►

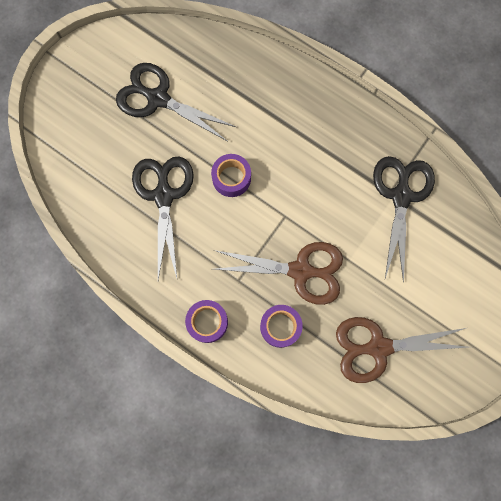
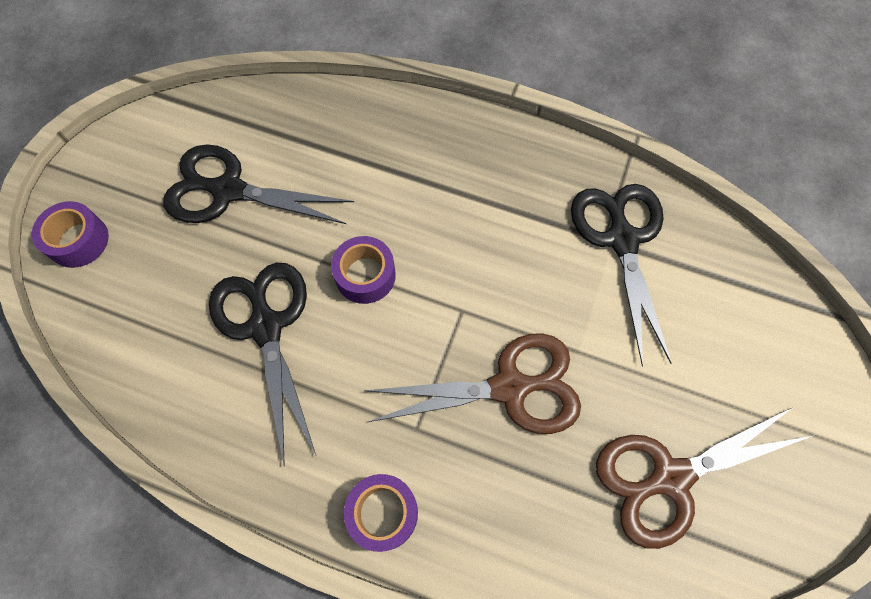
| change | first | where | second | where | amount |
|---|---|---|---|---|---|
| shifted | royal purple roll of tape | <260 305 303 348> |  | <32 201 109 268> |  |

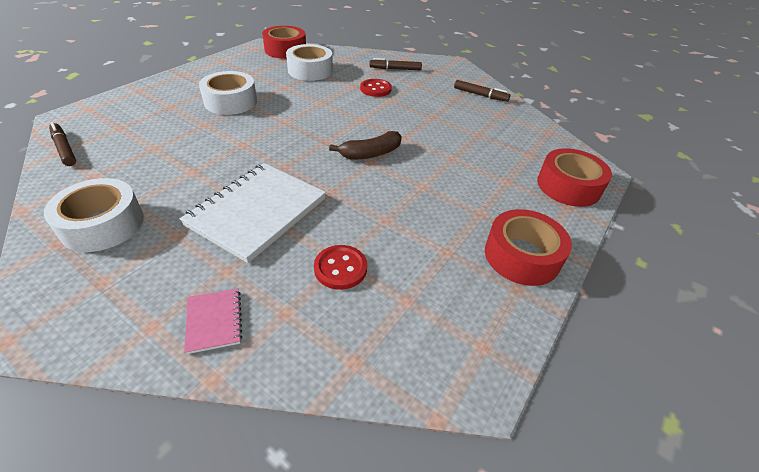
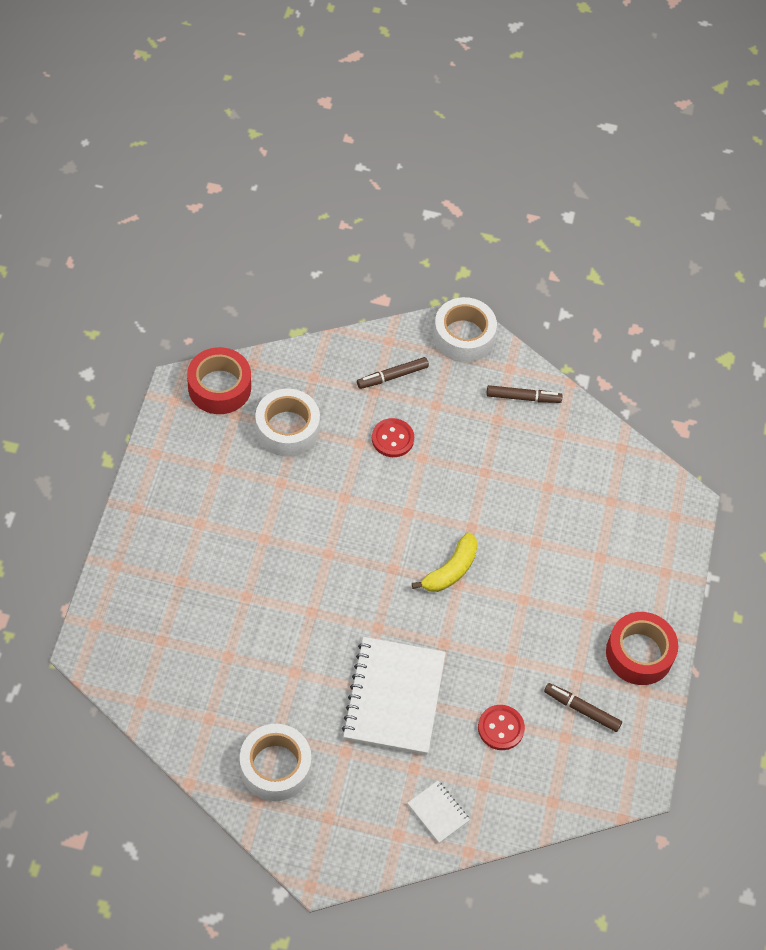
| change | first | where | second | where | amount |
|---|---|---|---|---|---|
| shifted | russet marker | <49 122 76 166> |  | <544 683 622 732> |  |
| repainted | rose-pink exercise book | <184 288 242 354> | snow-white exercise book | <408 781 470 843> |  |
| shifted | snow-white roll of tape | <199 71 257 115> |  | <433 297 497 362> |  |
| repainted | russet banana | <329 131 402 159> | yellow banana | <412 532 478 592> |  |
| gone | red roll of tape | <537 148 612 207> |  |  |  |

◄

→ **What you will do**: The required answer is an exact, picture-free copy of the lines from the opening of the listing above through the line with "shifted | russet".

→ **Task result**:
| change | first | where | second | where | amount |
|---|---|---|---|---|---|
| shifted | royal purple roll of tape | <260 305 303 348> |  | <32 201 109 268> |  |

| change | first | where | second | where | amount |
|---|---|---|---|---|---|
| shifted | russet marker | <49 122 76 166> |  | <544 683 622 732> |  |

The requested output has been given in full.